■ **Exercise details**: Word for word, reproduce all entries below, leaving every picture out.

____ Information

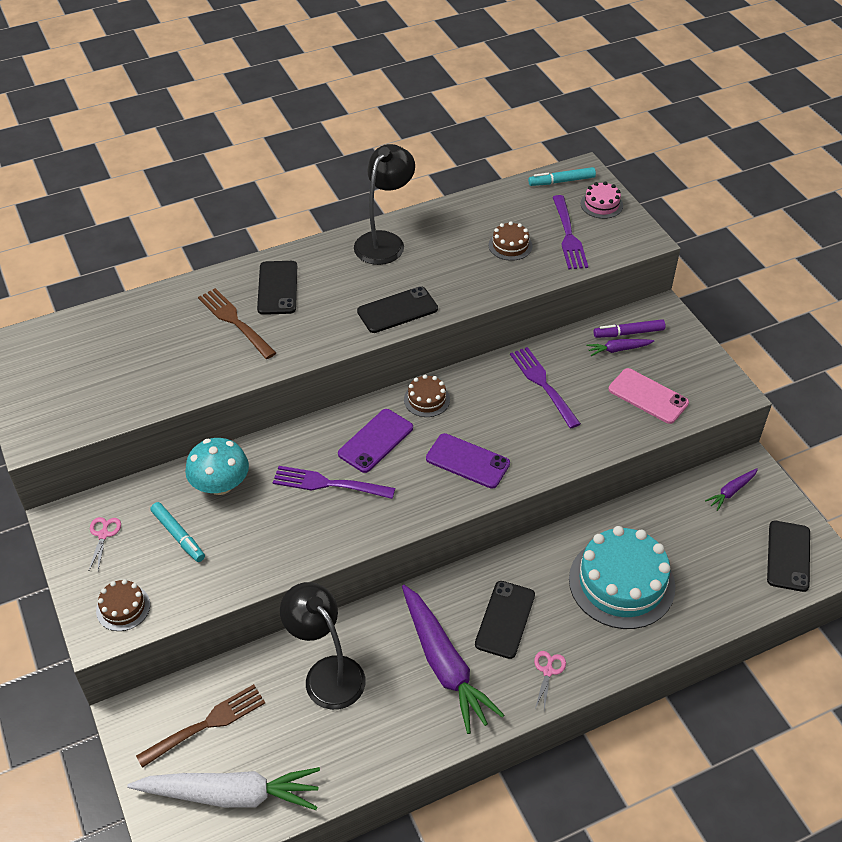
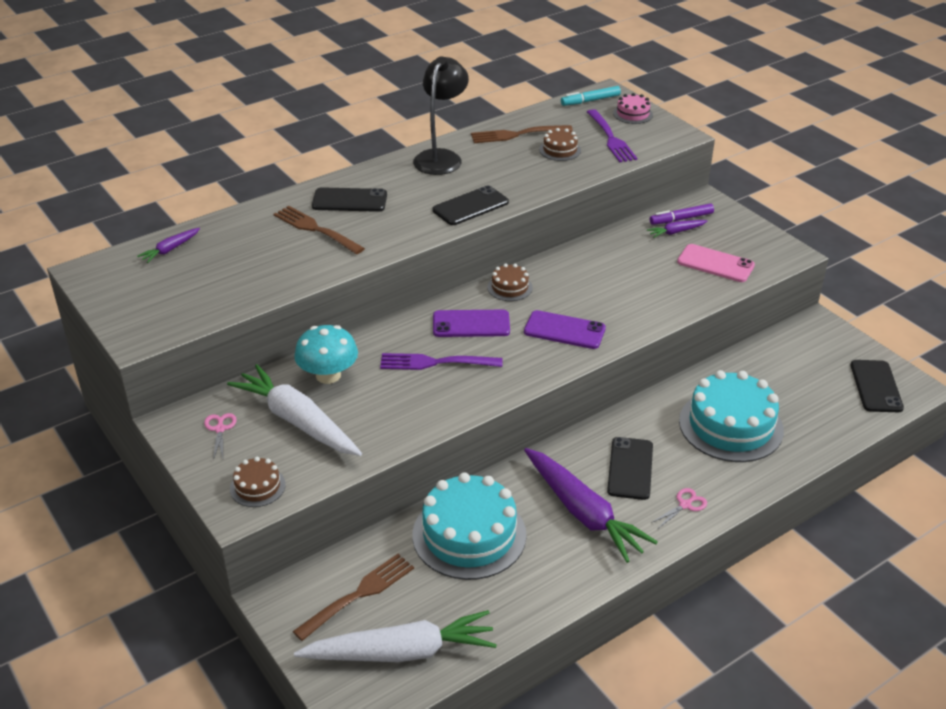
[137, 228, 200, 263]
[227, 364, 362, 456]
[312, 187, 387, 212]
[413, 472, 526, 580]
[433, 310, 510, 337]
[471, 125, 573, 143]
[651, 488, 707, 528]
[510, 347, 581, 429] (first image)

________

■ **Response**:
[137, 228, 200, 263]
[227, 364, 362, 456]
[312, 187, 387, 212]
[413, 472, 526, 580]
[433, 310, 510, 337]
[471, 125, 573, 143]
[651, 488, 707, 528]
[510, 347, 581, 429] (first image)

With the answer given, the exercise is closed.